**Written task:** Transcribe the listing below exactly, leaving out each image.

┄┄┄┄┄┄

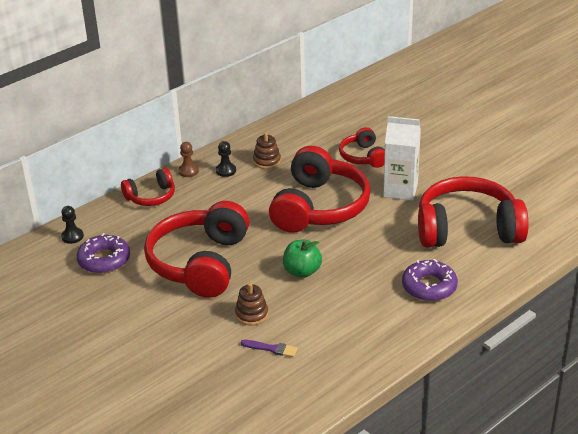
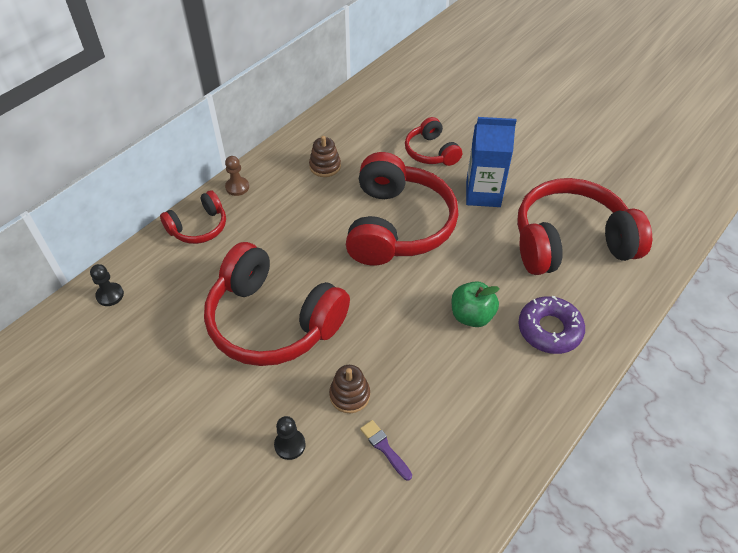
camera: 10 degrees left, 15 degrees up
purple donut [77,233,130,274] -> none
red headphones [144,201,249,298] -> red headphones turned 60 degrees counterclockwise [204,242,350,366]
black pawn [216,141,236,177] -> black pawn moved to [274,416,306,460]
purple brush [241,340,298,357] -> purple brush turned 135 degrees counterclockwise [360,420,412,481]
green apple [283,239,322,278] -> green apple moved to [452,281,500,327]
white carton [383,116,421,201] -> blue carton [466,117,517,207]

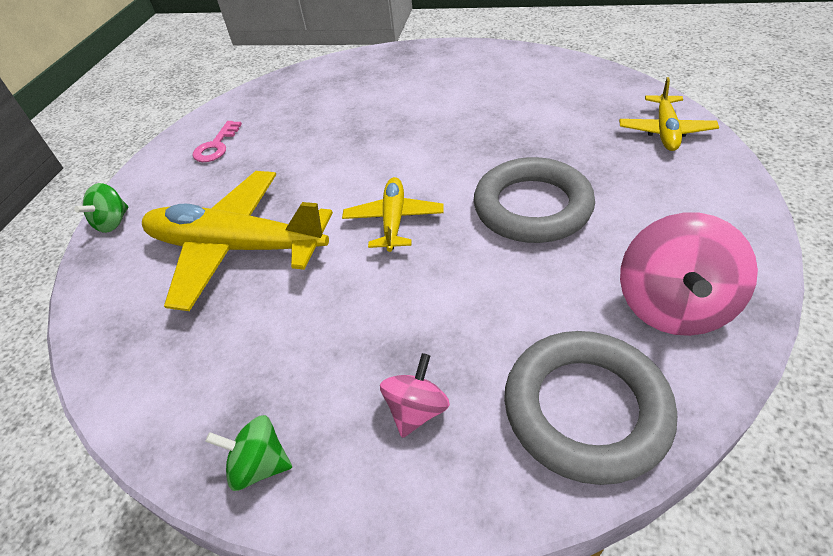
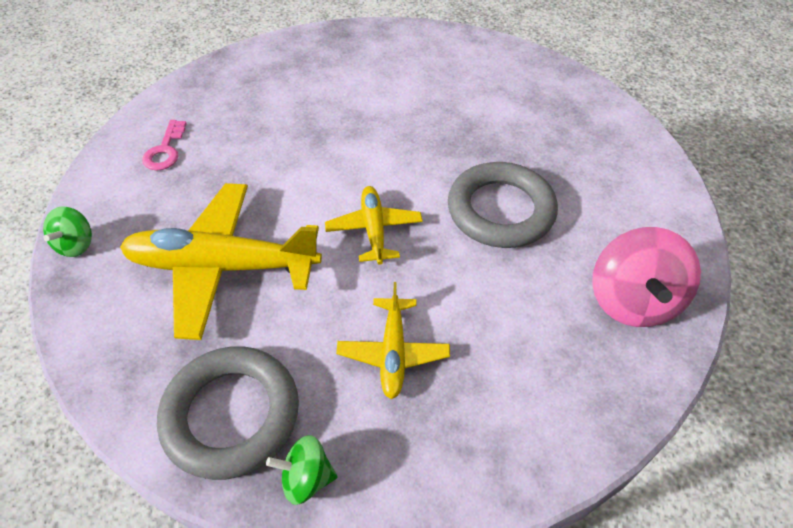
camera: 15 degrees left, 5 degrees up
pink spinning top [380,353,450,438] -> none
grey ring [504,331,677,485] -> grey ring moved to [157,346,299,480]
yellow plane [619,77,719,151] -> yellow plane moved to [336,282,450,399]

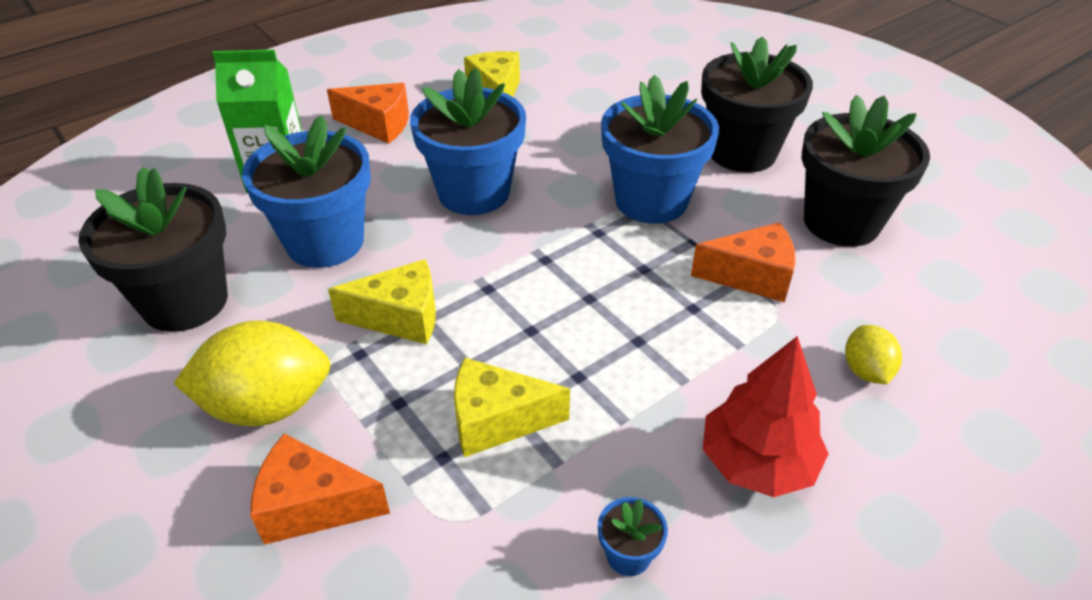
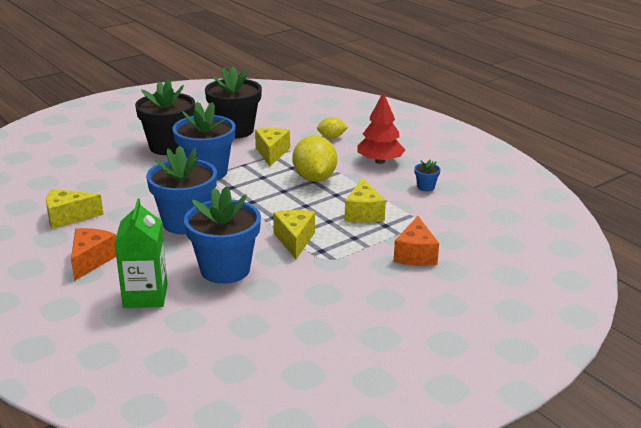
camera: 90 degrees left, 15 degrees down
black flower pot [78,167,228,332] -> none
yellow lemon [173,320,331,426] -> yellow lemon moved to [292,135,337,182]
orange cheese [691,222,796,302] -> yellow cheese [255,128,290,166]

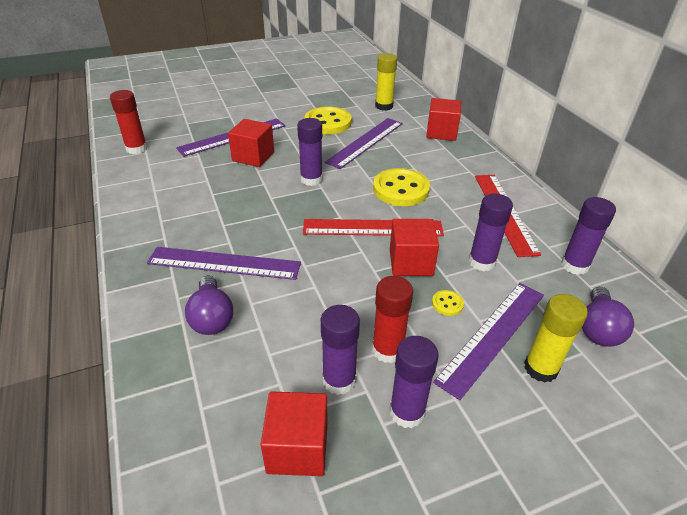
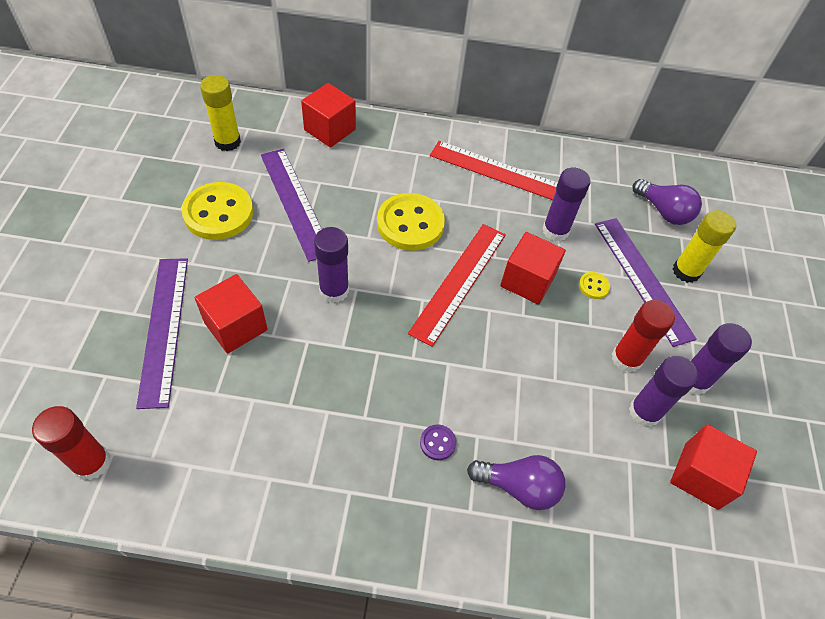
camera: 65 degrees left, 15 degrees up
purple ruler [147,247,301,280] -> purple button [420,424,456,460]
purple glue stick [561,197,616,275] -> none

┄┄┄┄┄┄

**Result of the exercise:**
camera: 10 degrees left, 15 degrees up
purple donut [77,233,130,274] -> none
red headphones [144,201,249,298] -> red headphones turned 60 degrees counterclockwise [204,242,350,366]
black pawn [216,141,236,177] -> black pawn moved to [274,416,306,460]
purple brush [241,340,298,357] -> purple brush turned 135 degrees counterclockwise [360,420,412,481]
green apple [283,239,322,278] -> green apple moved to [452,281,500,327]
white carton [383,116,421,201] -> blue carton [466,117,517,207]

camera: 15 degrees left, 5 degrees up
pink spinning top [380,353,450,438] -> none
grey ring [504,331,677,485] -> grey ring moved to [157,346,299,480]
yellow plane [619,77,719,151] -> yellow plane moved to [336,282,450,399]

camera: 90 degrees left, 15 degrees down
black flower pot [78,167,228,332] -> none
yellow lemon [173,320,331,426] -> yellow lemon moved to [292,135,337,182]
orange cheese [691,222,796,302] -> yellow cheese [255,128,290,166]

camera: 65 degrees left, 15 degrees up
purple ruler [147,247,301,280] -> purple button [420,424,456,460]
purple glue stick [561,197,616,275] -> none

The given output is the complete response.